* [Instructions for the task]
Below are some records. Print exactly the lines between the one holding "in_first: [323, 295]" and the one holding "in_second: [410, 325]", inclusive, and nothing else.

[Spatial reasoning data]
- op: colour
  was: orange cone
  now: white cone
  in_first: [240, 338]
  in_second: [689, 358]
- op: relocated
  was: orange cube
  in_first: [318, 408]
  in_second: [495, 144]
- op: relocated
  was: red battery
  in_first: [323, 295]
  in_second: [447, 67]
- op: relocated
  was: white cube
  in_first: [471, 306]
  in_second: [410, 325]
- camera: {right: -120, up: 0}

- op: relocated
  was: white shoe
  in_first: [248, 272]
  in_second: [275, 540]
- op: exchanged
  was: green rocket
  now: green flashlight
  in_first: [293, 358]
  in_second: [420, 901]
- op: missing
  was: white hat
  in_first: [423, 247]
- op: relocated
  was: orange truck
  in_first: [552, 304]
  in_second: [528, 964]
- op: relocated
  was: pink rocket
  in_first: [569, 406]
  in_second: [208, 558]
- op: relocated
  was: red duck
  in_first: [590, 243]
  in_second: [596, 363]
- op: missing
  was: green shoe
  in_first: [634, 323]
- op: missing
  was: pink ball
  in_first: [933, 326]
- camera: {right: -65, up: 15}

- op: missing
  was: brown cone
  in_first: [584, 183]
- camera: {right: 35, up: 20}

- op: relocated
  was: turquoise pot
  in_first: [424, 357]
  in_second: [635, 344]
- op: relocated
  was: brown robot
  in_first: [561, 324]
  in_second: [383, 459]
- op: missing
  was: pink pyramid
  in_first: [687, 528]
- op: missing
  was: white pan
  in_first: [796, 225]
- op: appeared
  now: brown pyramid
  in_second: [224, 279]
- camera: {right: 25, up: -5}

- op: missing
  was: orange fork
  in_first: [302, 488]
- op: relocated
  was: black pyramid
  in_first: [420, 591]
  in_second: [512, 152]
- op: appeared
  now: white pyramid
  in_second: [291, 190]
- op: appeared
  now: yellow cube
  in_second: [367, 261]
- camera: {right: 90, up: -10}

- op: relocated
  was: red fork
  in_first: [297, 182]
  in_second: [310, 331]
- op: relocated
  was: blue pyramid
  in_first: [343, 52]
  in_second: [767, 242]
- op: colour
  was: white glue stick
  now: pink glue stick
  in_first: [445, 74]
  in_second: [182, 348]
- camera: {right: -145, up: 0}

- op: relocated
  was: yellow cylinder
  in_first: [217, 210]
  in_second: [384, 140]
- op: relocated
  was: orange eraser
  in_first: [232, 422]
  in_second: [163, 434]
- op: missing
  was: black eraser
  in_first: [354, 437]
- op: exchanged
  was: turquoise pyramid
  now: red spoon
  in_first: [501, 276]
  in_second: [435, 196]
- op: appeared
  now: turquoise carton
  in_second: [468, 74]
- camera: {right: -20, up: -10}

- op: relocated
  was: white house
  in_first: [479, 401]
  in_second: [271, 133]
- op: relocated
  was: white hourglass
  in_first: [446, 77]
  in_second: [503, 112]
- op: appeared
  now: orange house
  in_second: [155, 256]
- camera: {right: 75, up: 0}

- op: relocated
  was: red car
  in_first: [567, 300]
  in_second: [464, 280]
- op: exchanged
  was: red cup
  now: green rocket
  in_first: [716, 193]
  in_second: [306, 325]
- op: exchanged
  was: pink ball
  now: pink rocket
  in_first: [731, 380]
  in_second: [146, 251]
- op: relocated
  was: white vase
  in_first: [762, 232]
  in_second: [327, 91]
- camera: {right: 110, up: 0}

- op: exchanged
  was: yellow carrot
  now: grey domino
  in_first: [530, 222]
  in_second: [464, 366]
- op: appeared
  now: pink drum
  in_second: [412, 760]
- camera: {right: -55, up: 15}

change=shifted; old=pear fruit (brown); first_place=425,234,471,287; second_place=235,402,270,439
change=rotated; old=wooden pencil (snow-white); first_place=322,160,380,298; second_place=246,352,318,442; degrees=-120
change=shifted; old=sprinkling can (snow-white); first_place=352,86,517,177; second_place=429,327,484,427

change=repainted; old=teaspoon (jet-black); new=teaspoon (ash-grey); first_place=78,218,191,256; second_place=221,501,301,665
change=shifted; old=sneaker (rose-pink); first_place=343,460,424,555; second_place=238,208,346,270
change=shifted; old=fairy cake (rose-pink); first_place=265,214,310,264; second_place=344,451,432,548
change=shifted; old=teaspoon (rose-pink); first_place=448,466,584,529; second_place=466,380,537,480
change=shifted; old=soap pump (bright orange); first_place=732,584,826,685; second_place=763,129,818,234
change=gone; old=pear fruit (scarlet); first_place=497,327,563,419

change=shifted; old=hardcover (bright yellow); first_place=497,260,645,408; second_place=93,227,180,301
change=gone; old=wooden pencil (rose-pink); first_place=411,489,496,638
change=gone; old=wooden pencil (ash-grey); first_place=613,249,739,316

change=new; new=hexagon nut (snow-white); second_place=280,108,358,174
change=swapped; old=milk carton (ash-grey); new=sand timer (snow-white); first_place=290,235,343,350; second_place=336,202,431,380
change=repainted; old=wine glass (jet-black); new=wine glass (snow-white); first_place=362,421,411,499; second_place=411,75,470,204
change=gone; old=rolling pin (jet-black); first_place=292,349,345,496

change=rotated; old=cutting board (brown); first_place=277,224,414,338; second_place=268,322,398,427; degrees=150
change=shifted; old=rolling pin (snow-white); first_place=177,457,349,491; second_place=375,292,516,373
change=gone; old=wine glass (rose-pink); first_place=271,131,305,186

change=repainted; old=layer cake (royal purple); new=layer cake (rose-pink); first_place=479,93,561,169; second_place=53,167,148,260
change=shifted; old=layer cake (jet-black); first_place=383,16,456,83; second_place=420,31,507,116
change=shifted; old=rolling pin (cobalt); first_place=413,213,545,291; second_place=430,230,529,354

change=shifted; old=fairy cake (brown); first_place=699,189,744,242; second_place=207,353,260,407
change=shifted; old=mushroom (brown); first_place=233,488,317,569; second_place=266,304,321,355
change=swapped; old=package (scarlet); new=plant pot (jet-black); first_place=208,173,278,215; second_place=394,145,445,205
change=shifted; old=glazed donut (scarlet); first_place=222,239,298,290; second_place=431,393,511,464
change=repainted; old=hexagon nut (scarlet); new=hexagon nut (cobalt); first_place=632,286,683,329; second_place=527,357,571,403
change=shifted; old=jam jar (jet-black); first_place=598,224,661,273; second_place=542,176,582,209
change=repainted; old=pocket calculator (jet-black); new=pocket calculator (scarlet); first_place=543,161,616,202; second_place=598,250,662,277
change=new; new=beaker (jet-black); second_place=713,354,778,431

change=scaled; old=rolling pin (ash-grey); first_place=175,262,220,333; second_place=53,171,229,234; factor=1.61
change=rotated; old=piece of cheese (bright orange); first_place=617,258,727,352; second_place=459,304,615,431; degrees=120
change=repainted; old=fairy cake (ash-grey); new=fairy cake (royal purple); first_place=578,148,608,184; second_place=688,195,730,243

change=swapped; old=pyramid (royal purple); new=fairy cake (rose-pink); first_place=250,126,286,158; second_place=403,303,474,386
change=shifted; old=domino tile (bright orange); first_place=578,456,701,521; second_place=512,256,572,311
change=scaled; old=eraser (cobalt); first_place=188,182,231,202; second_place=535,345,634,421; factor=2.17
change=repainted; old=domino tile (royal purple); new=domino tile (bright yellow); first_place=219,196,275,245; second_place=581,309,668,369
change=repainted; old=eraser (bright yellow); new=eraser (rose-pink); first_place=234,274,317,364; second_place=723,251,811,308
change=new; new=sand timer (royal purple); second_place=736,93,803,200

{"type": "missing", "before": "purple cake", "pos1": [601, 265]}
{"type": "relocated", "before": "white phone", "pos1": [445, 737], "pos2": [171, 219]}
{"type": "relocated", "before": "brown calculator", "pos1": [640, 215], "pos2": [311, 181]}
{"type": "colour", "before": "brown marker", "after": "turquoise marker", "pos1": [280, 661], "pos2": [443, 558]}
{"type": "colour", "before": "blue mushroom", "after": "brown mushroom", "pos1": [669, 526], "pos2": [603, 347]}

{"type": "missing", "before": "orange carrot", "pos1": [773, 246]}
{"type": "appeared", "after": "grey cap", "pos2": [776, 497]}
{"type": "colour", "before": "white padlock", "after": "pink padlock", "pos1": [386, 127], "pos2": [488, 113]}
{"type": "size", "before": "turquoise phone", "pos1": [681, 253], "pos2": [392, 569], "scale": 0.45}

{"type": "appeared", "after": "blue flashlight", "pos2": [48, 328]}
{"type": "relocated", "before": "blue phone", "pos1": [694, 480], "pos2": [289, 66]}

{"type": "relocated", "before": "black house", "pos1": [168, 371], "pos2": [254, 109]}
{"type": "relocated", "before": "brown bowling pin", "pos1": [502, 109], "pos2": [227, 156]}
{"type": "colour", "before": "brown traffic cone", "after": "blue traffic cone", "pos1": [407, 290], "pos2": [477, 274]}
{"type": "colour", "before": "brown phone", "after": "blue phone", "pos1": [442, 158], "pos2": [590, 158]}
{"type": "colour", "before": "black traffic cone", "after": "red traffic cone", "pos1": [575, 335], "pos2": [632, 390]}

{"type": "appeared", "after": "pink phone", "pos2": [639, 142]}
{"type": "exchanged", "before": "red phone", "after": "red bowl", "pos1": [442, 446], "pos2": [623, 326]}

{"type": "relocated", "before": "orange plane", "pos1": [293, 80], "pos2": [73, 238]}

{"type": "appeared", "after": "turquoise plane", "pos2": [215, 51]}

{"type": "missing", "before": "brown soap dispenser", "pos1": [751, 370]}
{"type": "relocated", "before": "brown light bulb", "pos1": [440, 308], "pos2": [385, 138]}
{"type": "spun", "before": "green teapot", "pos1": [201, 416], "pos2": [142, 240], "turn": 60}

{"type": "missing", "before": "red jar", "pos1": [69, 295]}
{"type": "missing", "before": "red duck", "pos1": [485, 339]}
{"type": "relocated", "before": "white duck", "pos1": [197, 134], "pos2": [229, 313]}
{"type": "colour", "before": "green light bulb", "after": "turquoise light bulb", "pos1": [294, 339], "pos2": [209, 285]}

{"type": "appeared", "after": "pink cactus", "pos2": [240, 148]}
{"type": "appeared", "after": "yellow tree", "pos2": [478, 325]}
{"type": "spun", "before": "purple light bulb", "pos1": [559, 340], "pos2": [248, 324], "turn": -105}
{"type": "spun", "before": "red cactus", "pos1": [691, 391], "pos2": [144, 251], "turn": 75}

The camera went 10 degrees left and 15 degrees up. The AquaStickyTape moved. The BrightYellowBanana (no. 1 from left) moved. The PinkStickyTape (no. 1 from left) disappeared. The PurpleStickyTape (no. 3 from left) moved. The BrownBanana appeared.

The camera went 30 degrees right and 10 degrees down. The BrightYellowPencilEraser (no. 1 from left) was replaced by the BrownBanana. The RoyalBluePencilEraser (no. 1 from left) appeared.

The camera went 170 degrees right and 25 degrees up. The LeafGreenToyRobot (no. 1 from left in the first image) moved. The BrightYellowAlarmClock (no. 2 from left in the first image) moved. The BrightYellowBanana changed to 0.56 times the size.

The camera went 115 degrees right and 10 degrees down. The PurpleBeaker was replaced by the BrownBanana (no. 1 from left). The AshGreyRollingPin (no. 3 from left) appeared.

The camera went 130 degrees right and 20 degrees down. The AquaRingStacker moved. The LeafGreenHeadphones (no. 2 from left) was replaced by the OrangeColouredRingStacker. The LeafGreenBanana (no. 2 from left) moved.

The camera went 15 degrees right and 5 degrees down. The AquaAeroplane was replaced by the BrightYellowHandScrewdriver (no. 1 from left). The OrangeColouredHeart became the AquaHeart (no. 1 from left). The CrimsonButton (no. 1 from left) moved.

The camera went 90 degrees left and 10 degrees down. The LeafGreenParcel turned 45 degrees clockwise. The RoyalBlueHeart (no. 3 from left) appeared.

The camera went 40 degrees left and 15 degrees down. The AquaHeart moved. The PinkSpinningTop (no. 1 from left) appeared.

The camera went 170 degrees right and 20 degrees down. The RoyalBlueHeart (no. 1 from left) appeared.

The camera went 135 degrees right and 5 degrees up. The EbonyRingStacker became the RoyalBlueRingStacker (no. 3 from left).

* [Answer box]
  in_first: [323, 295]
  in_second: [447, 67]
- op: relocated
  was: white cube
  in_first: [471, 306]
  in_second: [410, 325]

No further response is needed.